*WORK TO BE COMPLETED*:
Would it be possible to reproduce every entry exactly, please?

(Data records)
____

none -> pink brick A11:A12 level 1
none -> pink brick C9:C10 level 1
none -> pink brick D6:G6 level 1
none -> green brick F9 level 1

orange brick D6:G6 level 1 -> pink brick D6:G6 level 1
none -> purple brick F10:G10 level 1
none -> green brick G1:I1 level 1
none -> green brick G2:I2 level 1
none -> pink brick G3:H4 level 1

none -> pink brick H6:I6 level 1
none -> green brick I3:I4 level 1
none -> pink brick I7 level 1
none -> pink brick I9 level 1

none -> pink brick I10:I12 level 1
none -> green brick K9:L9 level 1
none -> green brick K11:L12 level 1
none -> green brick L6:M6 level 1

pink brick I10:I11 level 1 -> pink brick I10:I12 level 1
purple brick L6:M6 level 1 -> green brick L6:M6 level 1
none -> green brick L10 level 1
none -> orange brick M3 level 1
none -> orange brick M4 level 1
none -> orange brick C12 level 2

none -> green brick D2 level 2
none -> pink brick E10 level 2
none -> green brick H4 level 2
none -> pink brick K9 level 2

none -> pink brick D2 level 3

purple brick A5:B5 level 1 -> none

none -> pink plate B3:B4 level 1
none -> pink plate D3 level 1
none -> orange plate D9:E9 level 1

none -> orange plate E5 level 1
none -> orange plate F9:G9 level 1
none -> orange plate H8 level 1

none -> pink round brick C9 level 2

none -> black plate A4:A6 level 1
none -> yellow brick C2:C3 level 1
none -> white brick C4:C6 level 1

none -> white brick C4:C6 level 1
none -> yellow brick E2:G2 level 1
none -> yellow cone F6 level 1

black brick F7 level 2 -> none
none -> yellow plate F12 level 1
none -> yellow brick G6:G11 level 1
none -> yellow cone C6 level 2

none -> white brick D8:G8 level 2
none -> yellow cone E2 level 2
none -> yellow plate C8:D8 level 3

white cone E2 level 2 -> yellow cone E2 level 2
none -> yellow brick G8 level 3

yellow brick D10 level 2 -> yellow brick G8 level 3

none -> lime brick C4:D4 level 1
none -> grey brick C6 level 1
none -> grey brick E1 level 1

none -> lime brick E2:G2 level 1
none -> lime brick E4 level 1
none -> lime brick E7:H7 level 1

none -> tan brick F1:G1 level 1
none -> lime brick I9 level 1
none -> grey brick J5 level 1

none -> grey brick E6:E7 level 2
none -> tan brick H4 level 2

____

*RESPONSE*:
none -> pink brick A11:A12 level 1
none -> pink brick C9:C10 level 1
none -> pink brick D6:G6 level 1
none -> green brick F9 level 1

orange brick D6:G6 level 1 -> pink brick D6:G6 level 1
none -> purple brick F10:G10 level 1
none -> green brick G1:I1 level 1
none -> green brick G2:I2 level 1
none -> pink brick G3:H4 level 1

none -> pink brick H6:I6 level 1
none -> green brick I3:I4 level 1
none -> pink brick I7 level 1
none -> pink brick I9 level 1

none -> pink brick I10:I12 level 1
none -> green brick K9:L9 level 1
none -> green brick K11:L12 level 1
none -> green brick L6:M6 level 1

pink brick I10:I11 level 1 -> pink brick I10:I12 level 1
purple brick L6:M6 level 1 -> green brick L6:M6 level 1
none -> green brick L10 level 1
none -> orange brick M3 level 1
none -> orange brick M4 level 1
none -> orange brick C12 level 2

none -> green brick D2 level 2
none -> pink brick E10 level 2
none -> green brick H4 level 2
none -> pink brick K9 level 2

none -> pink brick D2 level 3

purple brick A5:B5 level 1 -> none

none -> pink plate B3:B4 level 1
none -> pink plate D3 level 1
none -> orange plate D9:E9 level 1

none -> orange plate E5 level 1
none -> orange plate F9:G9 level 1
none -> orange plate H8 level 1

none -> pink round brick C9 level 2

none -> black plate A4:A6 level 1
none -> yellow brick C2:C3 level 1
none -> white brick C4:C6 level 1

none -> white brick C4:C6 level 1
none -> yellow brick E2:G2 level 1
none -> yellow cone F6 level 1

black brick F7 level 2 -> none
none -> yellow plate F12 level 1
none -> yellow brick G6:G11 level 1
none -> yellow cone C6 level 2

none -> white brick D8:G8 level 2
none -> yellow cone E2 level 2
none -> yellow plate C8:D8 level 3

white cone E2 level 2 -> yellow cone E2 level 2
none -> yellow brick G8 level 3

yellow brick D10 level 2 -> yellow brick G8 level 3

none -> lime brick C4:D4 level 1
none -> grey brick C6 level 1
none -> grey brick E1 level 1

none -> lime brick E2:G2 level 1
none -> lime brick E4 level 1
none -> lime brick E7:H7 level 1

none -> tan brick F1:G1 level 1
none -> lime brick I9 level 1
none -> grey brick J5 level 1

none -> grey brick E6:E7 level 2
none -> tan brick H4 level 2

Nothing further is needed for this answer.